● **RECORDS FOR THE TASK**

__________________________________________________

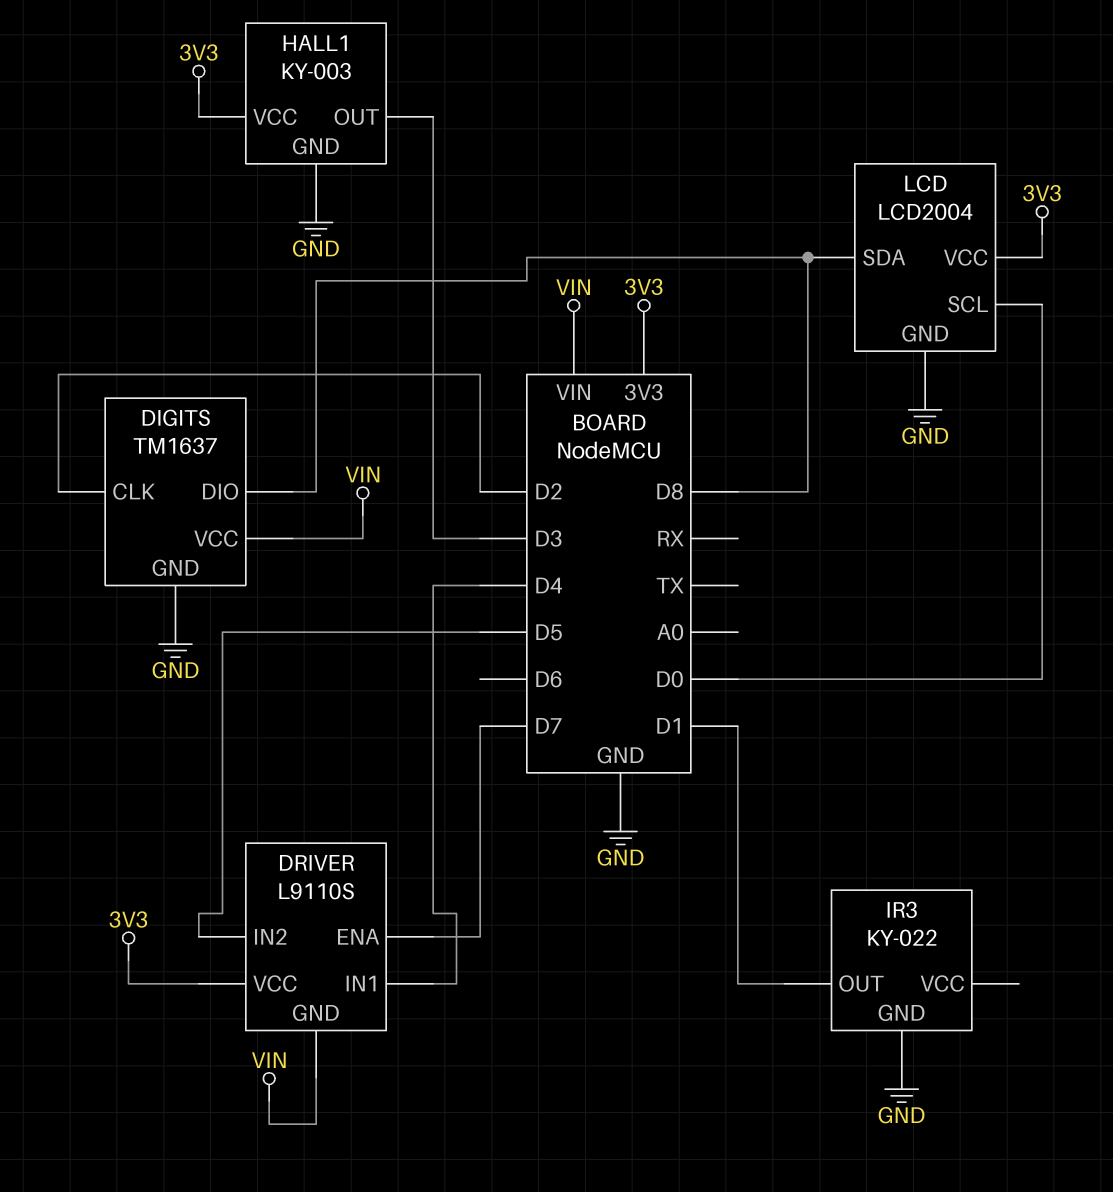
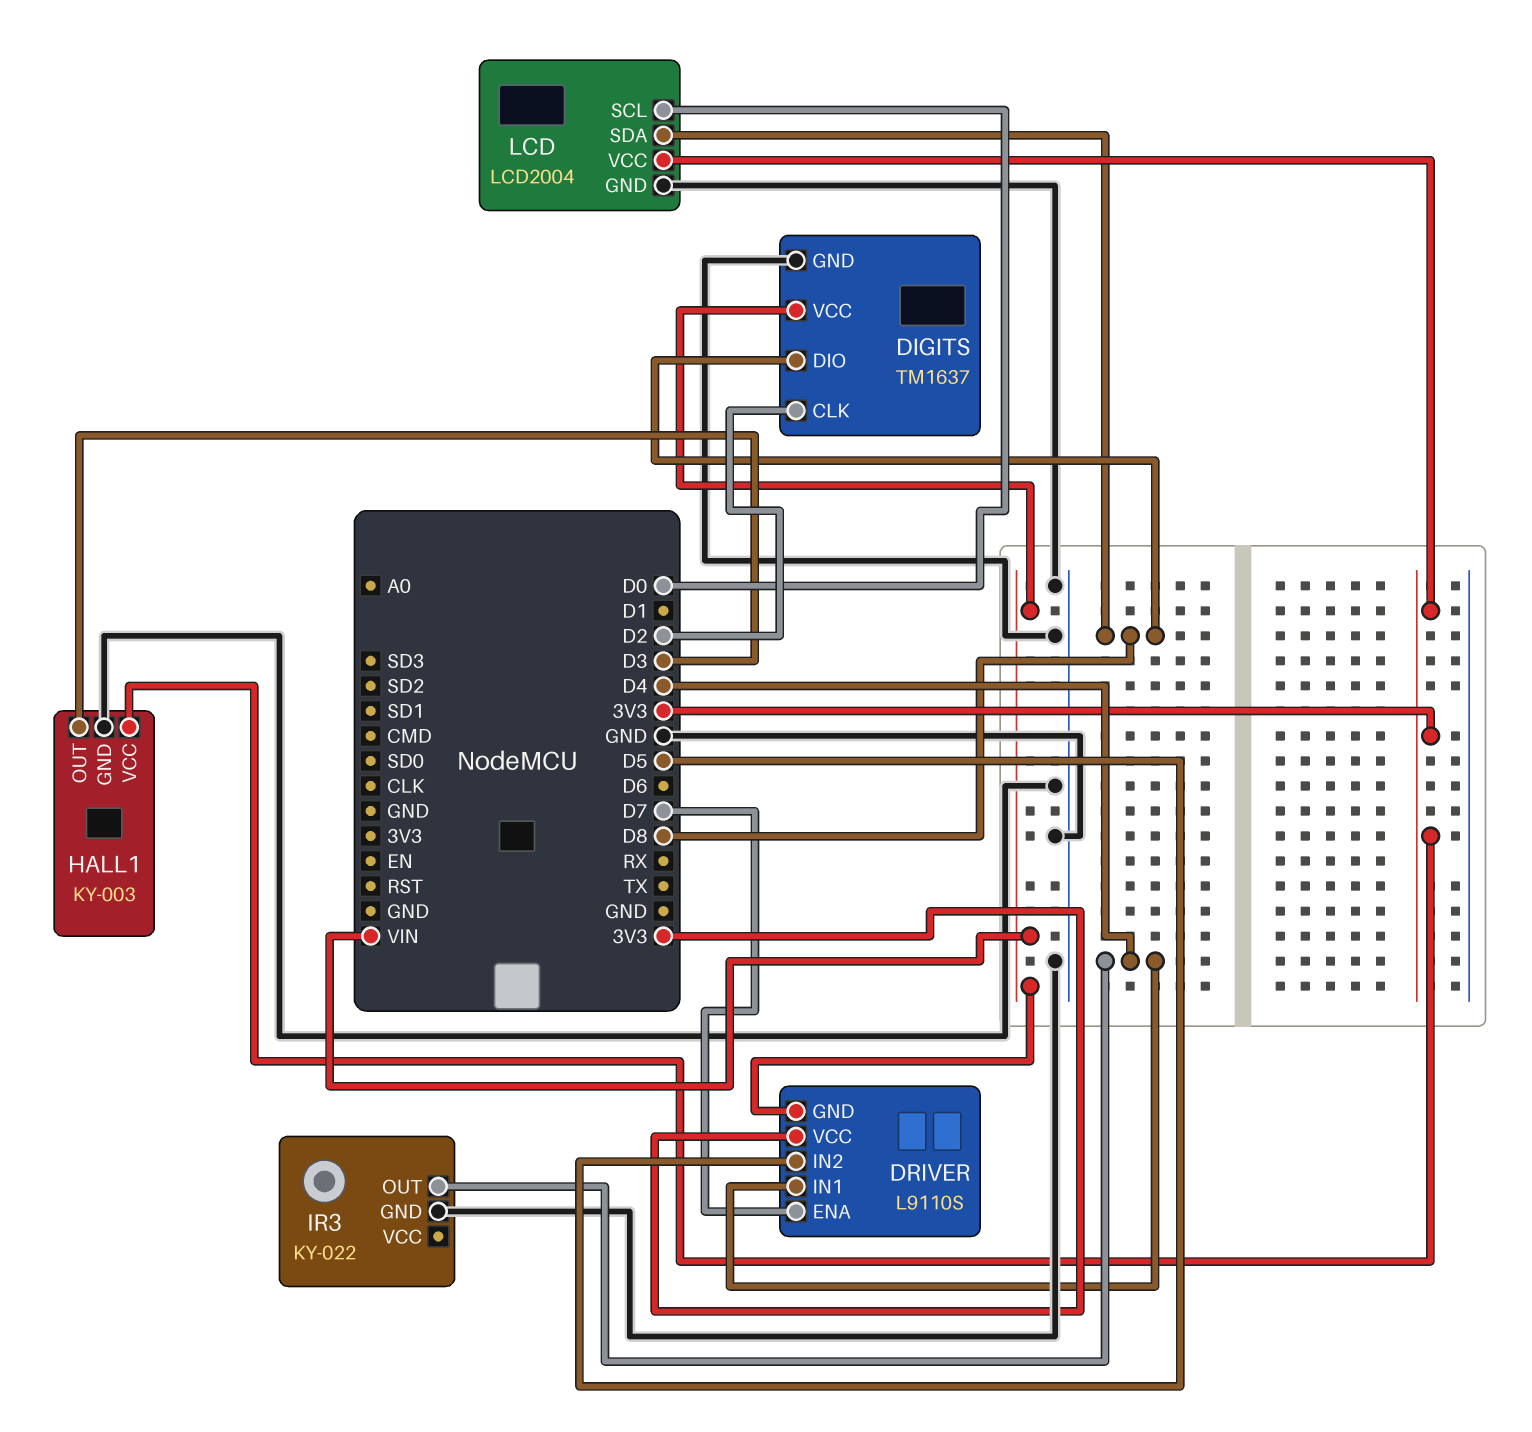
IR3 pin OUT: D1 -> D4

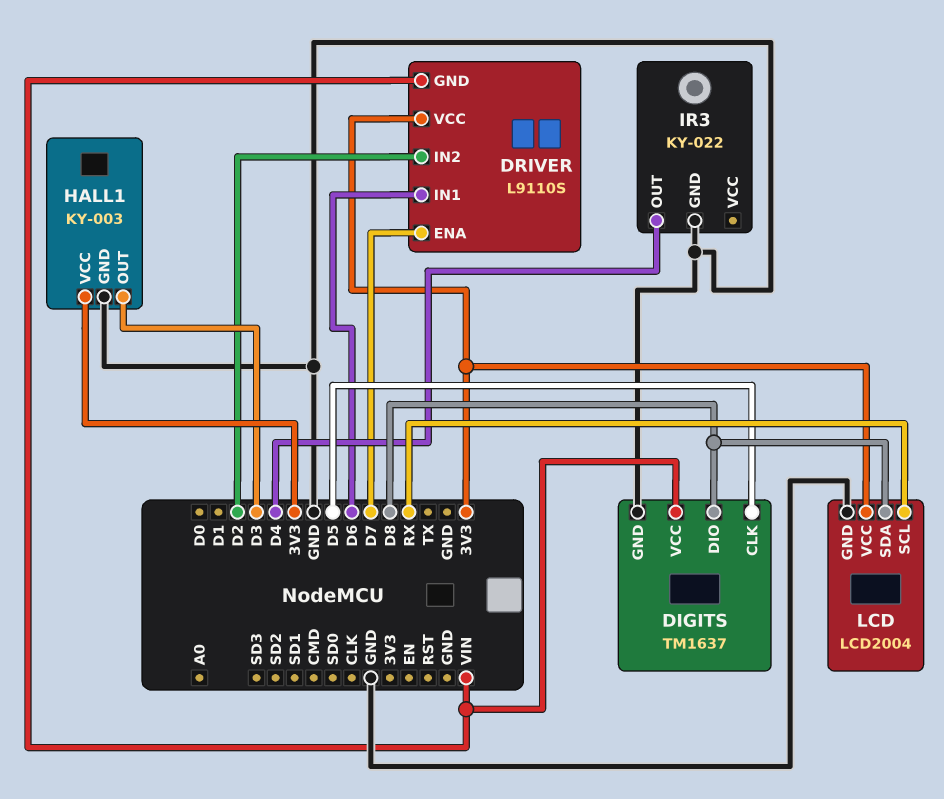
DIGITS pin CLK: D2 -> D5
DRIVER pin IN1: D4 -> D6
DRIVER pin IN2: D5 -> D2
LCD pin SCL: D0 -> RX

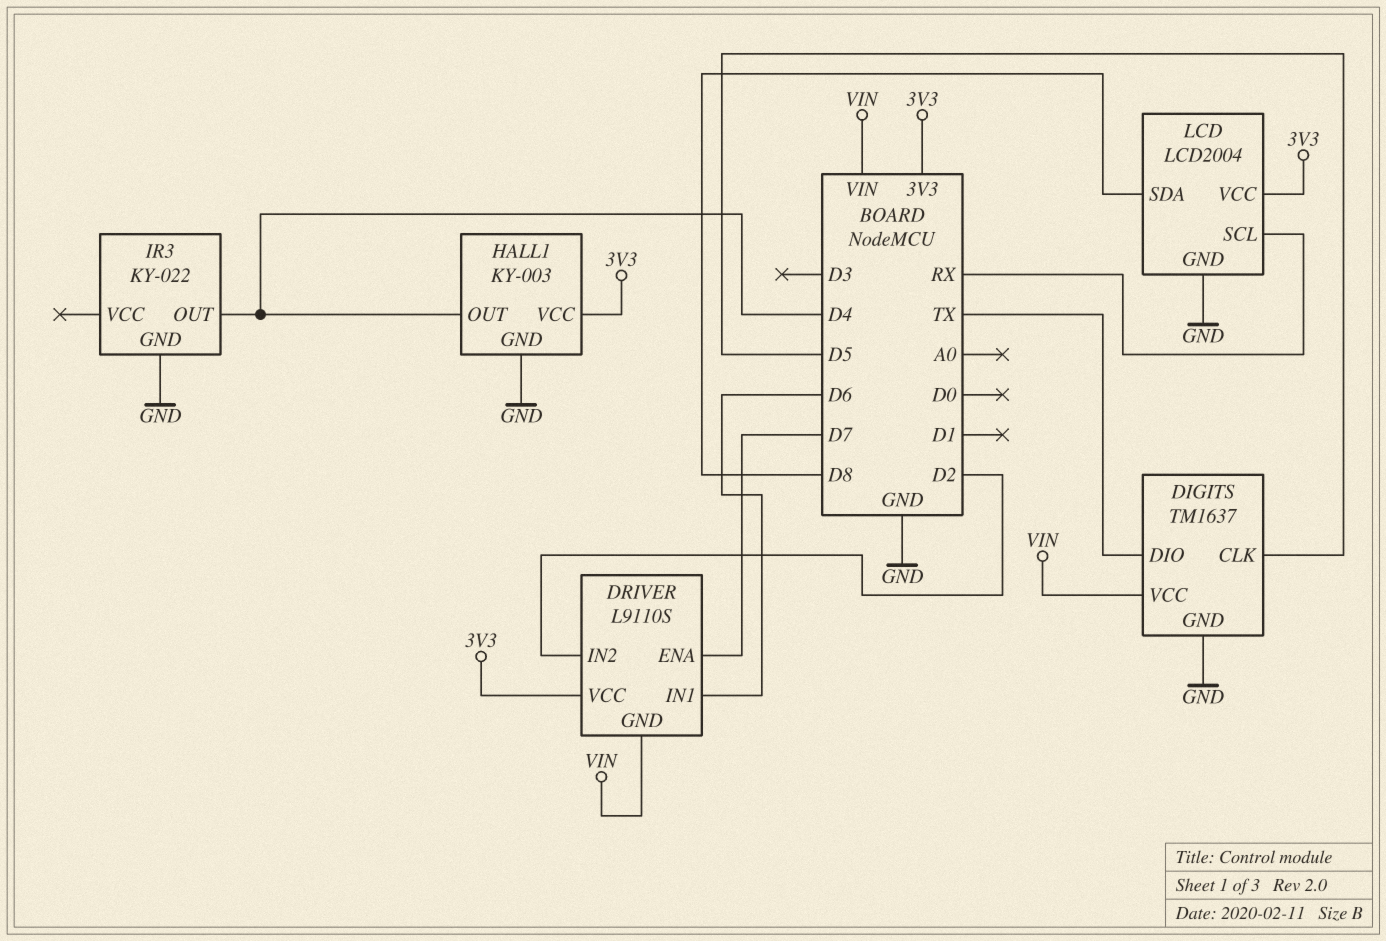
DIGITS pin DIO: D8 -> TX
HALL1 pin OUT: D3 -> D4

__________________________________________________

● **WORK REQUIRED**
Reproduce every line of the listing above in which the string "DRIVER" appears.

● **THE COMPLETED TASK**
DRIVER pin IN1: D4 -> D6
DRIVER pin IN2: D5 -> D2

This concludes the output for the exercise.